> _WORK REQUIRED_
Where in the entries below does "relocated" appear? Copy every line that has it.

----------

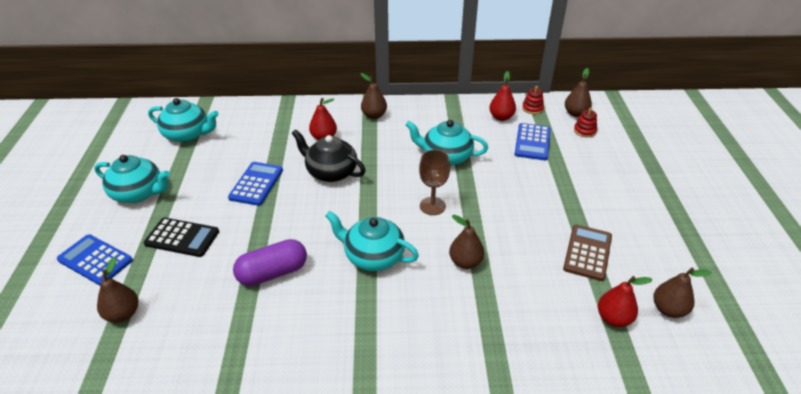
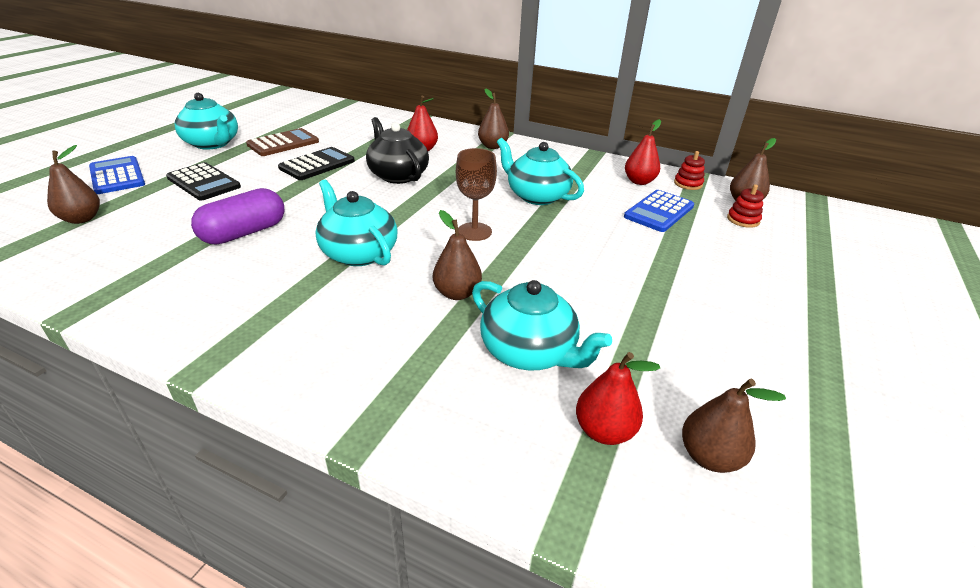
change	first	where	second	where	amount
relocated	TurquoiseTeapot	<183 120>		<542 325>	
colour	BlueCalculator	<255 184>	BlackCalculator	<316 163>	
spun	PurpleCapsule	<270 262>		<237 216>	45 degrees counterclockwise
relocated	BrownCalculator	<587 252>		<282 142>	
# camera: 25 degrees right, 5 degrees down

----------

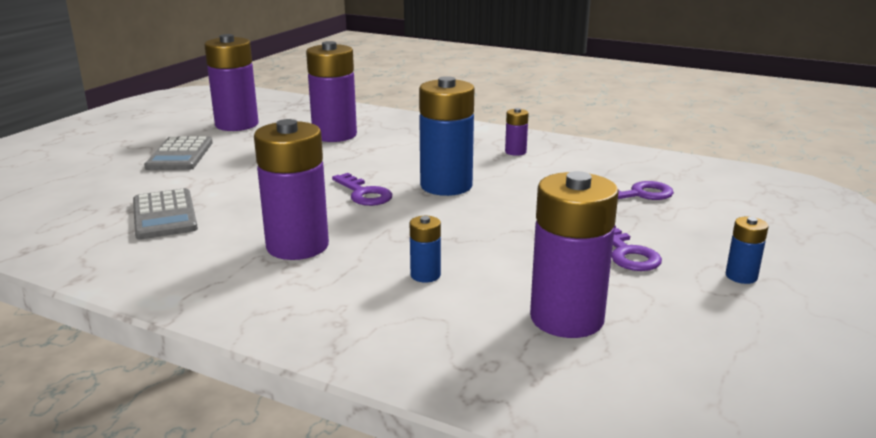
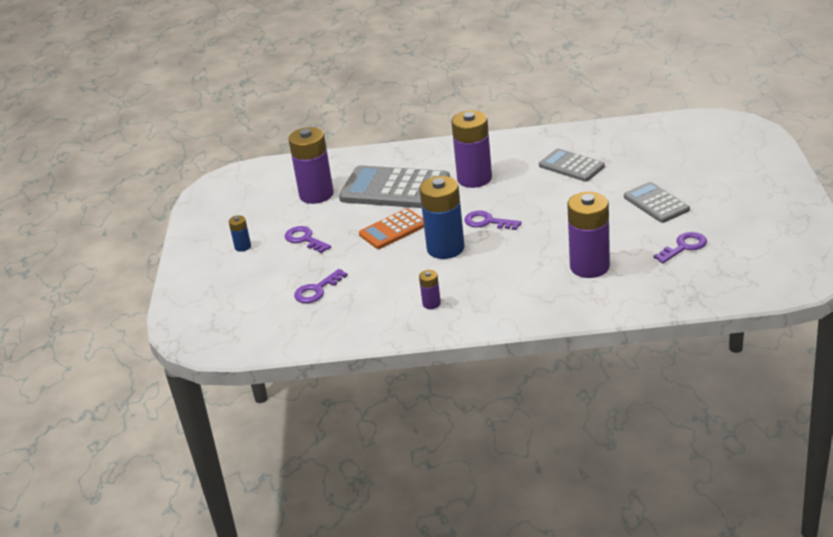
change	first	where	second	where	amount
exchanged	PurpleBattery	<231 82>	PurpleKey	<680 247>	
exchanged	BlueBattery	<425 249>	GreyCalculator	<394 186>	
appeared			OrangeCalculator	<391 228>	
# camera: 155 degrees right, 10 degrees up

----------

> _WRITTEN ANSWER_
relocated	TurquoiseTeapot	<183 120>		<542 325>	
relocated	BrownCalculator	<587 252>		<282 142>	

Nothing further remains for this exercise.